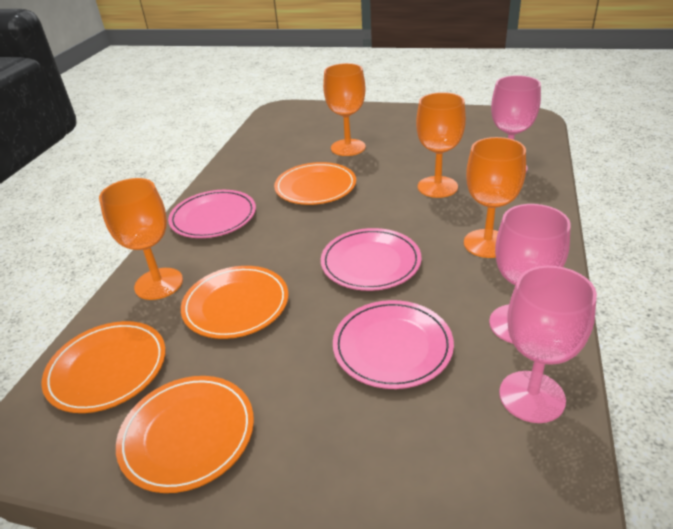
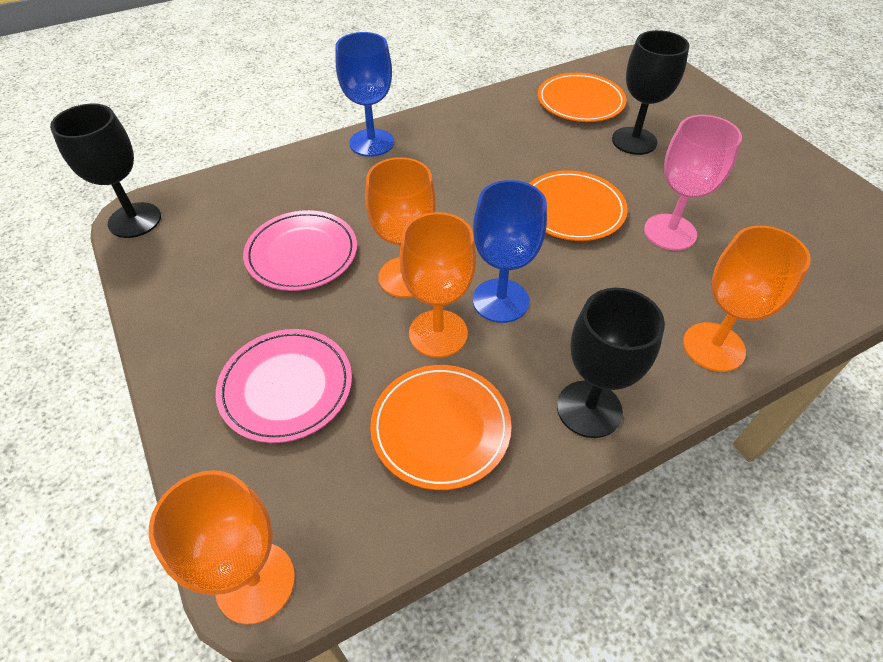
black goblet: 0 -> 3
blue goblet: 0 -> 2
orange plate: 4 -> 3
pink goblet: 3 -> 1
pink plate: 3 -> 2

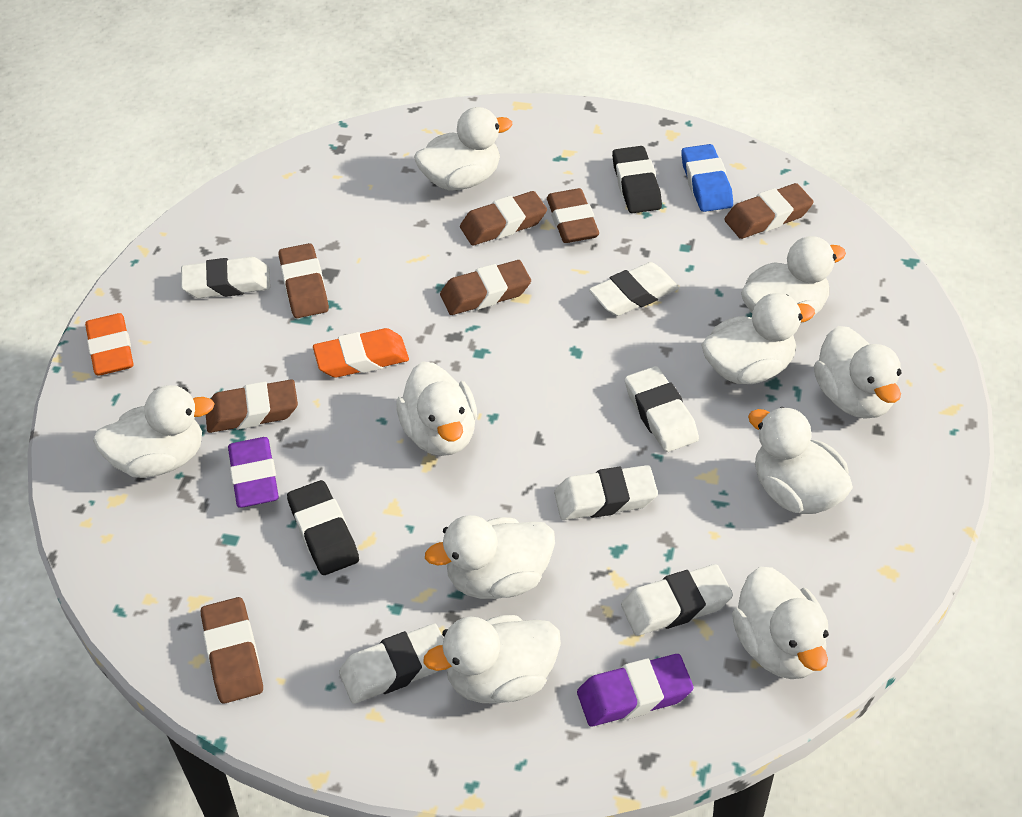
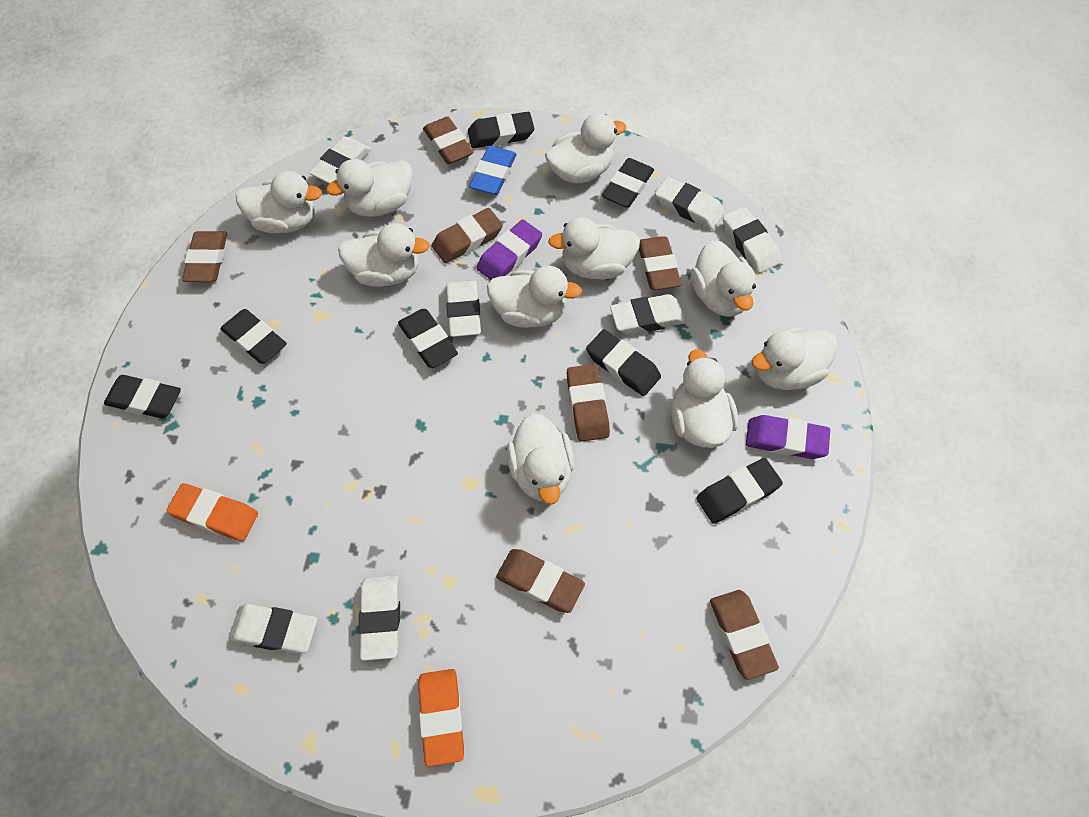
black eraser: 2 -> 7
white eraser: 6 -> 7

────────────────────

* WHAT THE TASK ASKS
Your reply must match the data above line for line, except that it holds no pictures.

* SOLUTION TO THIS EXERCISE
black goblet: 0 -> 3
blue goblet: 0 -> 2
orange plate: 4 -> 3
pink goblet: 3 -> 1
pink plate: 3 -> 2

black eraser: 2 -> 7
white eraser: 6 -> 7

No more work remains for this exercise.